(INPUT DATA begins)

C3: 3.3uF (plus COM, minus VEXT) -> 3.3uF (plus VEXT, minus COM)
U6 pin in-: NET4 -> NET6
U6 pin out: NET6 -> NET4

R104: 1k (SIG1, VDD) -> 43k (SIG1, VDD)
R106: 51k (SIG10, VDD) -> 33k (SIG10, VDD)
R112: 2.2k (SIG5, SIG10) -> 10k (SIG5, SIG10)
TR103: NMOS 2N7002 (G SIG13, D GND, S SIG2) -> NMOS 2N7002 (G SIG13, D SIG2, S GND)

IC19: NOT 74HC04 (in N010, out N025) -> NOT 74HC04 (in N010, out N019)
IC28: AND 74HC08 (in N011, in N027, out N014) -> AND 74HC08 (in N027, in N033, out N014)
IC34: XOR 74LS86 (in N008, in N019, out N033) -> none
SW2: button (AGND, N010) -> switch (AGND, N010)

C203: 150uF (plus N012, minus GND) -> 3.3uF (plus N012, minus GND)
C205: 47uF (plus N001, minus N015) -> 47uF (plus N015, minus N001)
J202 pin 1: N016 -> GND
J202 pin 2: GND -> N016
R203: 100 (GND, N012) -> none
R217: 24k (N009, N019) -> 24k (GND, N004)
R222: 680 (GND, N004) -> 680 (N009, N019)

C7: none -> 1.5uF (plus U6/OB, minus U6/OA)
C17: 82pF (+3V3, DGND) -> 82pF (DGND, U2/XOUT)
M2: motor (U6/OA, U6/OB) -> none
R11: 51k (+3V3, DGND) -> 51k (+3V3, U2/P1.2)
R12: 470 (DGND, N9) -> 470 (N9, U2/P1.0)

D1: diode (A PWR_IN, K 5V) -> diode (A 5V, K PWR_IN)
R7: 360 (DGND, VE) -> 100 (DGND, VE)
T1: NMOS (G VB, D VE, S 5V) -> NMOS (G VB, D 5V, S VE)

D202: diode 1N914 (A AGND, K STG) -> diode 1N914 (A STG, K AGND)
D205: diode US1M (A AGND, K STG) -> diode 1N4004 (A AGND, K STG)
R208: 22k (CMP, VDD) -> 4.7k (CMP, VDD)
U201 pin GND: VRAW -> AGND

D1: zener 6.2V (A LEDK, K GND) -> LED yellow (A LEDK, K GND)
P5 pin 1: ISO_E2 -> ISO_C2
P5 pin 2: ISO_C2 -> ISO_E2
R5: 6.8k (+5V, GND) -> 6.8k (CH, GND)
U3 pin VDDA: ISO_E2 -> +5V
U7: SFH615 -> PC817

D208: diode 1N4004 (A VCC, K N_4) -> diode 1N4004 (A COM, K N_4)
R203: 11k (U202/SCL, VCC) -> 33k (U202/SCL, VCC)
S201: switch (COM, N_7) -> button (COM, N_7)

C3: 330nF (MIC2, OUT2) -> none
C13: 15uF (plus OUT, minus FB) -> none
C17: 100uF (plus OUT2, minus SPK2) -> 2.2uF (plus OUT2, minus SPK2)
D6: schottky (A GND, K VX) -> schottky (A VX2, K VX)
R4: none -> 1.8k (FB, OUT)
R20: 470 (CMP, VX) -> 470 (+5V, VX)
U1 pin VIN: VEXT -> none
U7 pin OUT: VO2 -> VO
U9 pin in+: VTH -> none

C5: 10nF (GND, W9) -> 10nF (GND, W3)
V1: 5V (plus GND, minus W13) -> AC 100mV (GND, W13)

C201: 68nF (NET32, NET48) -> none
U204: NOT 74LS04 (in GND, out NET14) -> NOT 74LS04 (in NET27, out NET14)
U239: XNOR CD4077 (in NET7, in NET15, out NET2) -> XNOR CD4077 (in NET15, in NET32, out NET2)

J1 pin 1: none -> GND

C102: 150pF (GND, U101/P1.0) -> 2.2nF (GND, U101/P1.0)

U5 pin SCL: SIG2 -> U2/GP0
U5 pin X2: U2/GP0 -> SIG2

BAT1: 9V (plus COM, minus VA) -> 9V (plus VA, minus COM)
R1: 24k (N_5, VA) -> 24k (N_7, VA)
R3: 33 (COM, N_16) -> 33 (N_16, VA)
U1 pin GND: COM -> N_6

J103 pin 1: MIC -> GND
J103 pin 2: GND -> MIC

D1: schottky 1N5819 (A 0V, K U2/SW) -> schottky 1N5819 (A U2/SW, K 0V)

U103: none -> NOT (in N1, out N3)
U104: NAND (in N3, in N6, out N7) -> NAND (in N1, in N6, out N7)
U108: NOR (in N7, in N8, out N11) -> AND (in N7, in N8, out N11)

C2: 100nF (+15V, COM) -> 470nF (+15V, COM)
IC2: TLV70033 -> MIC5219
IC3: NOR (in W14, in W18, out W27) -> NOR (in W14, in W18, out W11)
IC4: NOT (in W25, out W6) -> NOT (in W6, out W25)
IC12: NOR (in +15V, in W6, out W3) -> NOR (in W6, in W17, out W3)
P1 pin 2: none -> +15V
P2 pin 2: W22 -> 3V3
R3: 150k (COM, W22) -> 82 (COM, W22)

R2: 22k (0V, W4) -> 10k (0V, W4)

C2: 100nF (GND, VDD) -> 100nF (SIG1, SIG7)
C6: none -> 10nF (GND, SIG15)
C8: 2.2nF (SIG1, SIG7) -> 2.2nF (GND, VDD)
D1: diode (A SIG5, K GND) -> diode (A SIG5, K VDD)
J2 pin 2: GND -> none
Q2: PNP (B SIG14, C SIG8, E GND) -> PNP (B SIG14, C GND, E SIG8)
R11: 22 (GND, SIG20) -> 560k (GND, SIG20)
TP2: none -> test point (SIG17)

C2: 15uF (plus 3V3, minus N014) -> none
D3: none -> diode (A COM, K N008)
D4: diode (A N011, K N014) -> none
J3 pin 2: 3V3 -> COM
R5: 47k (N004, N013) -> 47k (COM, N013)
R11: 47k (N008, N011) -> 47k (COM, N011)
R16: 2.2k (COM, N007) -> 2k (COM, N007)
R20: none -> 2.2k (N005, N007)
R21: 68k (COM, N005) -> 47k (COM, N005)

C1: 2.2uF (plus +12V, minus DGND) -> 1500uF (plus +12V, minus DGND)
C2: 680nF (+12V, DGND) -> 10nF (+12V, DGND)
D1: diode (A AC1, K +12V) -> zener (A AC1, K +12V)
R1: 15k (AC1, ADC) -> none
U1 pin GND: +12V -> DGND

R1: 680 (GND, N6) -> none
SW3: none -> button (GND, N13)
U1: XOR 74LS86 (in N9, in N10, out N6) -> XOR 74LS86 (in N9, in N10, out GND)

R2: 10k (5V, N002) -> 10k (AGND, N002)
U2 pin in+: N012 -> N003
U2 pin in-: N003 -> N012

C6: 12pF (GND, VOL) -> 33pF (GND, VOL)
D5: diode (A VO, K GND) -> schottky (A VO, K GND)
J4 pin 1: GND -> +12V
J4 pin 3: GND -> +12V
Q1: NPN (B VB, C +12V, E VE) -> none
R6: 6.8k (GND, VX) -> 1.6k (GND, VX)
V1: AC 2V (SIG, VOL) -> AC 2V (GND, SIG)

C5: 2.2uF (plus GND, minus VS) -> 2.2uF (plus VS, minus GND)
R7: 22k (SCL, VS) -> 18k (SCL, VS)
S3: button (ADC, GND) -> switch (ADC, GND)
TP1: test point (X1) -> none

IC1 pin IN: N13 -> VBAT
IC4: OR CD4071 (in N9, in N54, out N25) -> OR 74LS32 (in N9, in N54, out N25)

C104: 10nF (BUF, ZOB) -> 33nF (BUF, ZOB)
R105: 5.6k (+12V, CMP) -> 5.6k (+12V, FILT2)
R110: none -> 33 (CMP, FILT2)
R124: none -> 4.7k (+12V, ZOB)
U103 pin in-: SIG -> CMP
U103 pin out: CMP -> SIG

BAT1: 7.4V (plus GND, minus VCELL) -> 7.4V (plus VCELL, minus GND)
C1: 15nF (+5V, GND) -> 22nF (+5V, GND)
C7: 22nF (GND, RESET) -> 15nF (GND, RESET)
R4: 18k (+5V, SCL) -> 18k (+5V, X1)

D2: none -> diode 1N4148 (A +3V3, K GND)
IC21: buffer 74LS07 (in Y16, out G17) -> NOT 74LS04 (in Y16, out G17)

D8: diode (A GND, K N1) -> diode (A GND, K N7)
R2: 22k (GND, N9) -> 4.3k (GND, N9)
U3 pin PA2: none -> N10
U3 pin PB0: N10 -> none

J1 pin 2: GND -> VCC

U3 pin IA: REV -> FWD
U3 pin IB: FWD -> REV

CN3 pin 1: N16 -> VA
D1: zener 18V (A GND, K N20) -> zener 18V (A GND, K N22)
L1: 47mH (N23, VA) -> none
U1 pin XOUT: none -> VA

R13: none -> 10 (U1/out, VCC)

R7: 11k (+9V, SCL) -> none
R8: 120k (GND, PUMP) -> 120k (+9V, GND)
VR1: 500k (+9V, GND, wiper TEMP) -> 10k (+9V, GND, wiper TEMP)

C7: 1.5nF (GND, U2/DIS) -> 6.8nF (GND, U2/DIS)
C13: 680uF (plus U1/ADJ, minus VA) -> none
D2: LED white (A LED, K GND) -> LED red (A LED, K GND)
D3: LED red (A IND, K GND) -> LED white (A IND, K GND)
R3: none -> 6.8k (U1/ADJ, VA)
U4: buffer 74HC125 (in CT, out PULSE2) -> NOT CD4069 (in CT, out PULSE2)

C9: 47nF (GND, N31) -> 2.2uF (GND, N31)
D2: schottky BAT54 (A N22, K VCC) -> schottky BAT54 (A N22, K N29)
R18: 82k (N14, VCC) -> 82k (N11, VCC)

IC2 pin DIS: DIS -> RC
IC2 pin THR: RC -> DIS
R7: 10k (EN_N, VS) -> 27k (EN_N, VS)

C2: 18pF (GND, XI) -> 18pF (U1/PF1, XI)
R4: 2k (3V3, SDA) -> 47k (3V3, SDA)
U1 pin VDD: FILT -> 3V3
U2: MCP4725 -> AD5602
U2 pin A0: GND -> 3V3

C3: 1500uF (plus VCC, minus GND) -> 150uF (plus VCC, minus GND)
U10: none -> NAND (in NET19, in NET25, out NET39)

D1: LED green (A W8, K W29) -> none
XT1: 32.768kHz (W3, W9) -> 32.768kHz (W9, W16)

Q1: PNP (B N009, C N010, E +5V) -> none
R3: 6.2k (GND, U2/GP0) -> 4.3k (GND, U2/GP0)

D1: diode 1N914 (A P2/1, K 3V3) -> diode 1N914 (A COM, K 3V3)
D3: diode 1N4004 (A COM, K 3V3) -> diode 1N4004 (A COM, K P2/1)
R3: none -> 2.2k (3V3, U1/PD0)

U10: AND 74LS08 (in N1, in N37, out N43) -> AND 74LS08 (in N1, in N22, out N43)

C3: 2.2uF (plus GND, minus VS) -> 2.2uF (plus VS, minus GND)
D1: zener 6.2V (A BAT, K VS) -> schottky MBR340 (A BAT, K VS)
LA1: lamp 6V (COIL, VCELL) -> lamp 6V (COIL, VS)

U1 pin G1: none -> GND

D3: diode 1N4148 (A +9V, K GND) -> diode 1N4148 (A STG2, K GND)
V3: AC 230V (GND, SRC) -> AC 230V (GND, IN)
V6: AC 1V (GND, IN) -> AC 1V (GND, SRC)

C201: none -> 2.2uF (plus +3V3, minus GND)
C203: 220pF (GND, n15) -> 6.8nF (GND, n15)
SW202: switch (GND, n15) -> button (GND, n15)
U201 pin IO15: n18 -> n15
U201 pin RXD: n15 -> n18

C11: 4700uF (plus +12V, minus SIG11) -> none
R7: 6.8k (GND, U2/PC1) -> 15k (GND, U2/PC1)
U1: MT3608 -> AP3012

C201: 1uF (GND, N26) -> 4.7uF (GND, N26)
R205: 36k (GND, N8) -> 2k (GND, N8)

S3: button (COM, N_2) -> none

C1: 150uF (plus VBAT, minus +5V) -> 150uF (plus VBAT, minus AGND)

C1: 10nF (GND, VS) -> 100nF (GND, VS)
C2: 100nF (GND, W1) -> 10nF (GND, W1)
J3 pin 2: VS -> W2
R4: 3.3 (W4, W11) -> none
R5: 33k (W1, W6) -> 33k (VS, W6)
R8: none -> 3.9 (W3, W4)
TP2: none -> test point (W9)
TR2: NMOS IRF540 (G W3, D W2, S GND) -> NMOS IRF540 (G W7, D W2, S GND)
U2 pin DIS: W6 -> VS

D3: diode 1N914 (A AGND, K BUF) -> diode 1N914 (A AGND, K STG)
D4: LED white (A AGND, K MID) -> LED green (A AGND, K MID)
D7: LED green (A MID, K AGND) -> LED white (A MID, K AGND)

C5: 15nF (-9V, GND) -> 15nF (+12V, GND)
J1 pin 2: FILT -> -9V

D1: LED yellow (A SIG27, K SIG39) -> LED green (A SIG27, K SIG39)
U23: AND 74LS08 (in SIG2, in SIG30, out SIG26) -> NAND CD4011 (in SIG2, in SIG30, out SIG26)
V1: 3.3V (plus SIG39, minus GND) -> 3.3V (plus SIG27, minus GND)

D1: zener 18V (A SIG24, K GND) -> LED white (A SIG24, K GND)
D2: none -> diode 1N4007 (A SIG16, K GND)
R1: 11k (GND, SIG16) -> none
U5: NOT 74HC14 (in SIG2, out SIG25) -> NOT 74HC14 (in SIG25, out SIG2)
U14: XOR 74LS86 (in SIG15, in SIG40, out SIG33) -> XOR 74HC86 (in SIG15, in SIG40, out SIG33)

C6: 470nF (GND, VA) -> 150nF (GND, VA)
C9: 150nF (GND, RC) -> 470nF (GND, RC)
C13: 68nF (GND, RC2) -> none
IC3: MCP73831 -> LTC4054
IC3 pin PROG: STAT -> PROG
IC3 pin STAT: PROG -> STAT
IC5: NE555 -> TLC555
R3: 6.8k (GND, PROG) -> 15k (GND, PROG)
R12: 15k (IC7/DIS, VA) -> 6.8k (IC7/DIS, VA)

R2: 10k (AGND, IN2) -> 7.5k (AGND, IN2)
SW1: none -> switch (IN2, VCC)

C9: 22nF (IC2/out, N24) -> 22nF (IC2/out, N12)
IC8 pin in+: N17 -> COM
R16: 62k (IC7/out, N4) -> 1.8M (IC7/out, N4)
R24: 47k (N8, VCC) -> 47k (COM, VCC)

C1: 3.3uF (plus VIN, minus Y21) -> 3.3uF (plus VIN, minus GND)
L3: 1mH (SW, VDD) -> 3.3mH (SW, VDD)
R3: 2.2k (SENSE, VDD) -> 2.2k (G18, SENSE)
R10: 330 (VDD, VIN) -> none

(INPUT DATA ends)

PROBLEM TO SOLVE: Return, exactly as written, only those lines that run from the one with "R3: 2.2k (SENSE, VDD) -> 2.2k (G18, SENSE)" to the last line of the data, both of those lines included.

ANSWER SPACE:
R3: 2.2k (SENSE, VDD) -> 2.2k (G18, SENSE)
R10: 330 (VDD, VIN) -> none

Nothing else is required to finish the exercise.